— WHAT YOU HAVE TO DO —
Revise the data from the line with "13 (24, 509)" to the line with "Pos (24, 20)" by replacing "(R)" with "(Rookie)" and leaving everything else unchanged, then return only those lines.
··· DATA RECORDS
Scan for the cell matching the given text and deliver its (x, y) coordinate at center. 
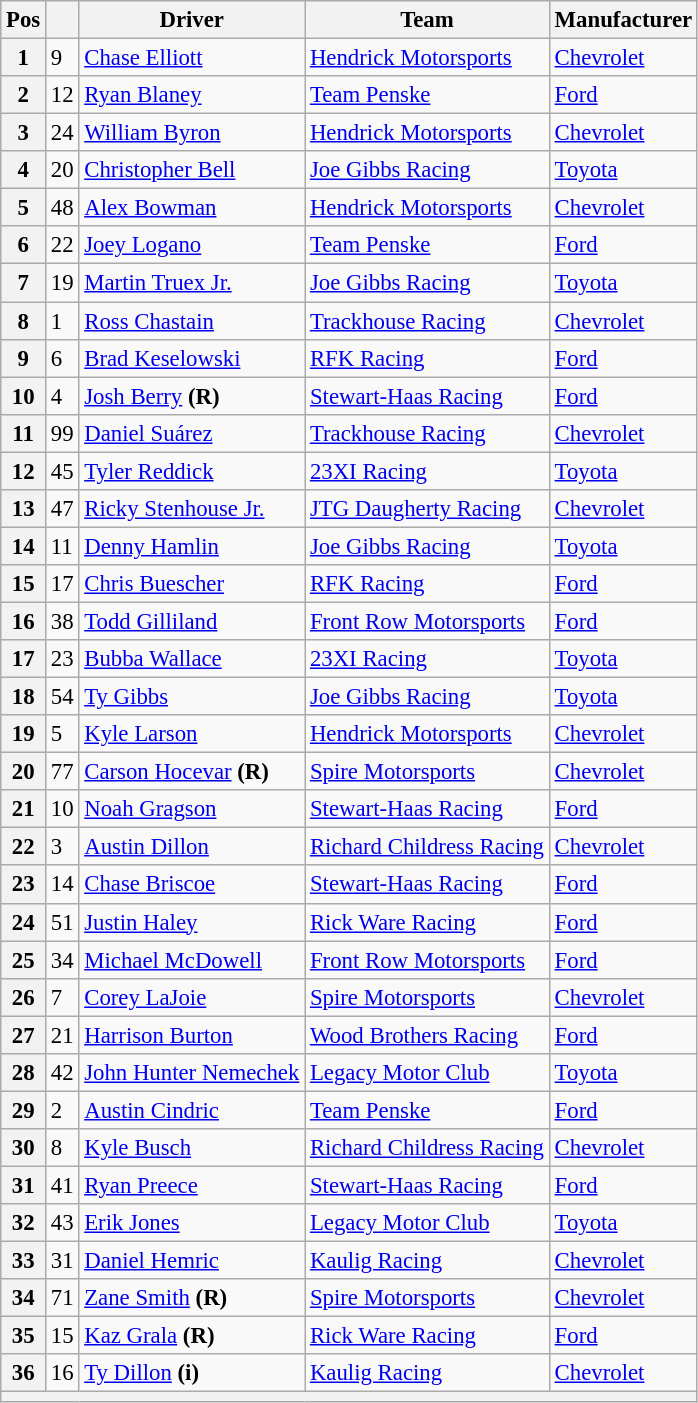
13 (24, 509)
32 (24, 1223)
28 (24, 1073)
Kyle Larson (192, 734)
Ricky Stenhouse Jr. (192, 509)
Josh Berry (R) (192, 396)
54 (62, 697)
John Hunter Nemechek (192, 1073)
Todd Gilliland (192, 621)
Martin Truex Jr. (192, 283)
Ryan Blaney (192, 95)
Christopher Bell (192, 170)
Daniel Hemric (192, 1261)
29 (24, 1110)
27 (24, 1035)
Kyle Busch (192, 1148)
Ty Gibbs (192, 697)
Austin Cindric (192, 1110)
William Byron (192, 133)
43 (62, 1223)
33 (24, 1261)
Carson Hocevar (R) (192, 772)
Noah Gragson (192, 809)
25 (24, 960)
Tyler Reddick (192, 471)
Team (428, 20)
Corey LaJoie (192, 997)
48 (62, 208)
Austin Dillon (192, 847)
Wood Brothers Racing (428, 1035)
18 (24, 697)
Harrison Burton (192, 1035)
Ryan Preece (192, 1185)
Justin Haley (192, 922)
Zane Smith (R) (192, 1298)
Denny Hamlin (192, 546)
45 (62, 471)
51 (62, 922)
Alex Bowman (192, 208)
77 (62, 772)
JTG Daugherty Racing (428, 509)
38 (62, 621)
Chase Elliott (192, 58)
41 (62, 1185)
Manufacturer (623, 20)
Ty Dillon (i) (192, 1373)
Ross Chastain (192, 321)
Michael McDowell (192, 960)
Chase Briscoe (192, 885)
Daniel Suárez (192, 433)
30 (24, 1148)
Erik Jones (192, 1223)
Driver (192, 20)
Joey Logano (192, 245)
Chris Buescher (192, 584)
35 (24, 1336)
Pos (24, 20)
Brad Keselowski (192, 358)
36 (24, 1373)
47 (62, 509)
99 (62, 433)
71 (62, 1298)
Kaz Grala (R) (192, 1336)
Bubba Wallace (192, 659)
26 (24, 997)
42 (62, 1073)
······
··· DATA RECORDS
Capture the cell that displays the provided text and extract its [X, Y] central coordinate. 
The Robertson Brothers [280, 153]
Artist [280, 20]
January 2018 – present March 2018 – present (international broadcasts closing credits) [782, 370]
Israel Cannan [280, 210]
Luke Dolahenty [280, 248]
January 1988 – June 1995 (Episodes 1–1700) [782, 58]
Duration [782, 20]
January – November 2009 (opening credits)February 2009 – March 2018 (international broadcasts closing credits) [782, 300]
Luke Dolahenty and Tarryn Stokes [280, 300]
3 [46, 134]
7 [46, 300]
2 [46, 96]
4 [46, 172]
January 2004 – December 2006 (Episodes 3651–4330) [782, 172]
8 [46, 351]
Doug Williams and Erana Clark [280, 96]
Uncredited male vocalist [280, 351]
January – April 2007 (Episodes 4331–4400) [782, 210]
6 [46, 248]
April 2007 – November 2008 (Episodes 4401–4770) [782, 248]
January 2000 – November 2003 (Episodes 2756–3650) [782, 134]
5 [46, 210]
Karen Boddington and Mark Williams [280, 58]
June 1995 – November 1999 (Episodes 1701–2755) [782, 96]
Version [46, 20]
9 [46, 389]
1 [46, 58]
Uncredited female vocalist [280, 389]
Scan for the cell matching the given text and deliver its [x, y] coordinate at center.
······
— SOLUTION —
13 (24, 509)
32 (24, 1223)
28 (24, 1073)
Kyle Larson (192, 734)
Ricky Stenhouse Jr. (192, 509)
Josh Berry (Rookie) (192, 396)
54 (62, 697)
John Hunter Nemechek (192, 1073)
Todd Gilliland (192, 621)
Martin Truex Jr. (192, 283)
Ryan Blaney (192, 95)
Christopher Bell (192, 170)
Daniel Hemric (192, 1261)
29 (24, 1110)
27 (24, 1035)
Kyle Busch (192, 1148)
Ty Gibbs (192, 697)
Austin Cindric (192, 1110)
William Byron (192, 133)
43 (62, 1223)
33 (24, 1261)
Carson Hocevar (Rookie) (192, 772)
Noah Gragson (192, 809)
25 (24, 960)
Tyler Reddick (192, 471)
Team (428, 20)
Corey LaJoie (192, 997)
48 (62, 208)
Austin Dillon (192, 847)
Wood Brothers Racing (428, 1035)
18 (24, 697)
Harrison Burton (192, 1035)
Ryan Preece (192, 1185)
Justin Haley (192, 922)
Zane Smith (Rookie) (192, 1298)
Denny Hamlin (192, 546)
45 (62, 471)
51 (62, 922)
Alex Bowman (192, 208)
77 (62, 772)
JTG Daugherty Racing (428, 509)
38 (62, 621)
Chase Elliott (192, 58)
41 (62, 1185)
Manufacturer (623, 20)
Ty Dillon (i) (192, 1373)
Ross Chastain (192, 321)
Michael McDowell (192, 960)
Chase Briscoe (192, 885)
Daniel Suárez (192, 433)
30 (24, 1148)
Erik Jones (192, 1223)
Driver (192, 20)
Joey Logano (192, 245)
Chris Buescher (192, 584)
35 (24, 1336)
Pos (24, 20)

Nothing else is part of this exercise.